Available data –
-*-
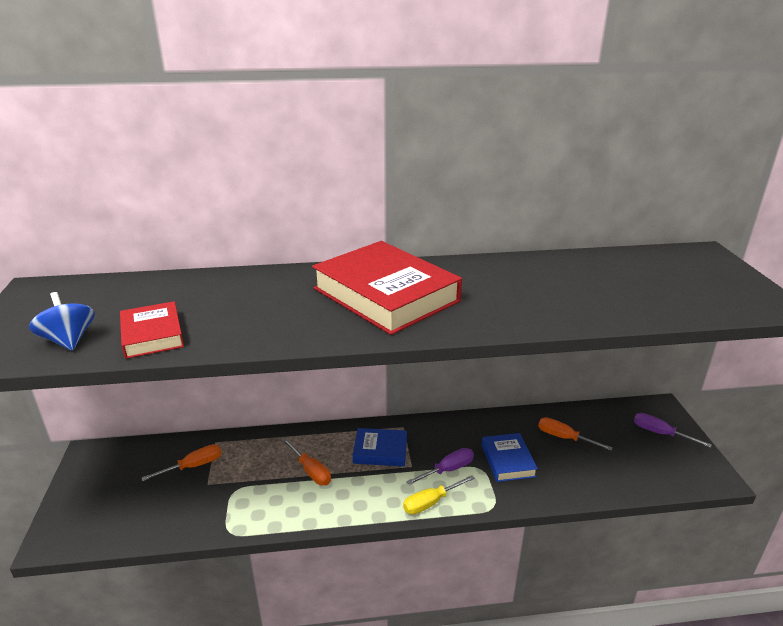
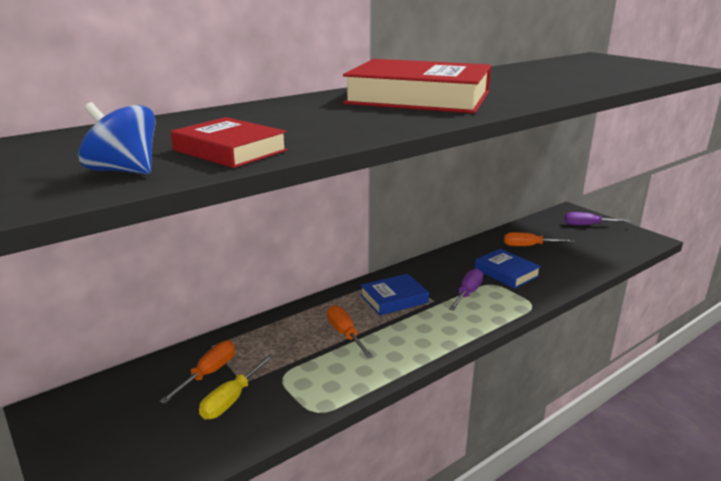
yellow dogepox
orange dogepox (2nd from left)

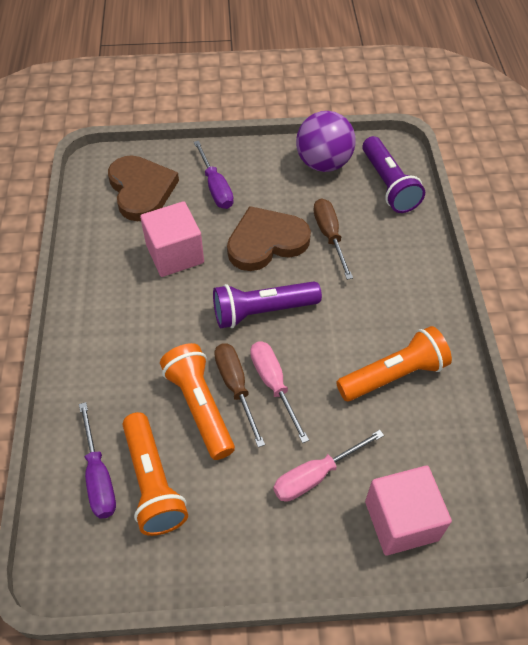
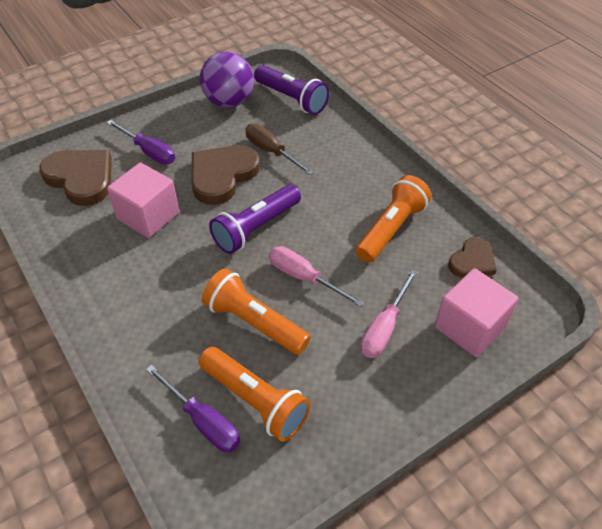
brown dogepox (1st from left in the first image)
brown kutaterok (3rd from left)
-*-
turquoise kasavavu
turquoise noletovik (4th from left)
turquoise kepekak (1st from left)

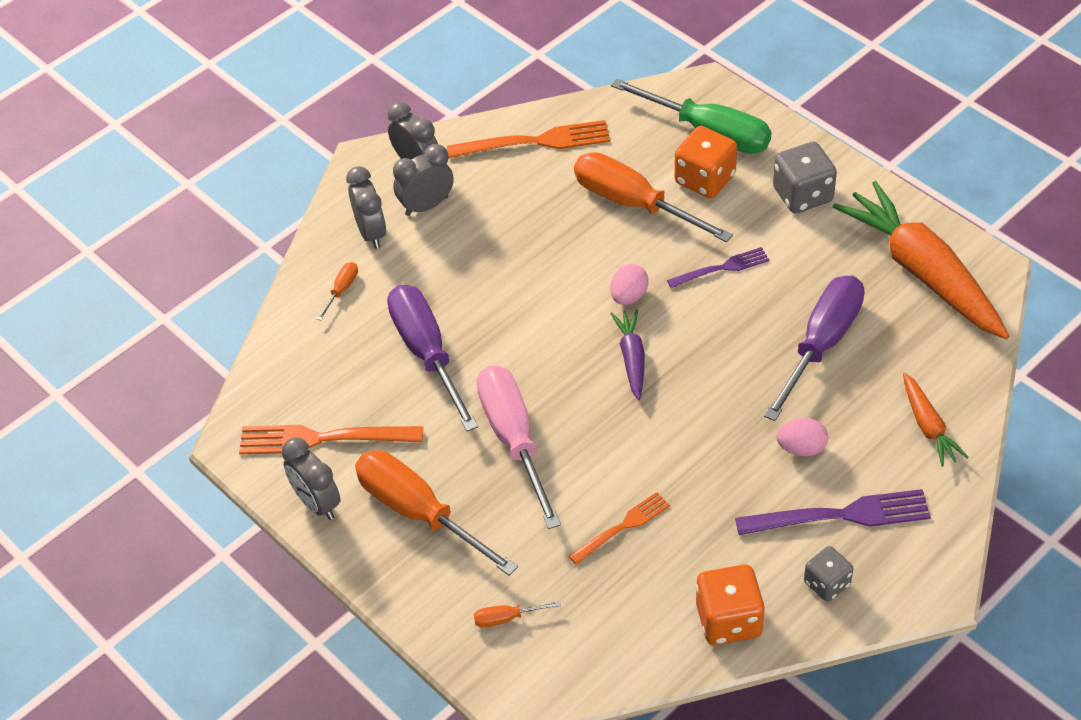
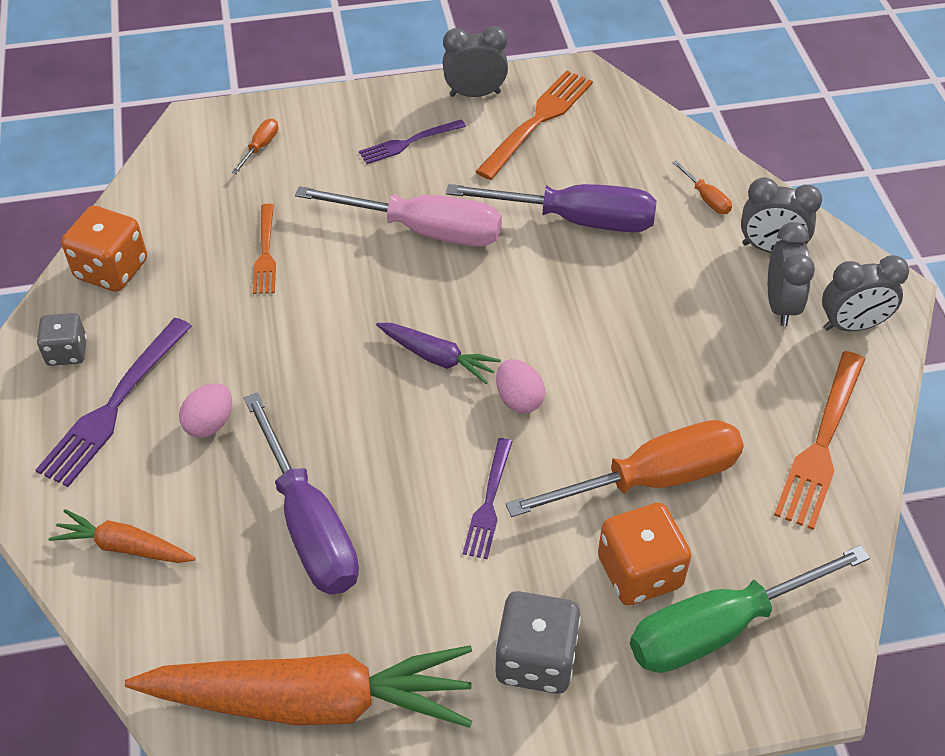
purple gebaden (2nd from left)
-*-
Activity – Locate the word "turquoise" in the entries, and copy every line where it is found.

Task answer –
turquoise kasavavu
turquoise noletovik (4th from left)
turquoise kepekak (1st from left)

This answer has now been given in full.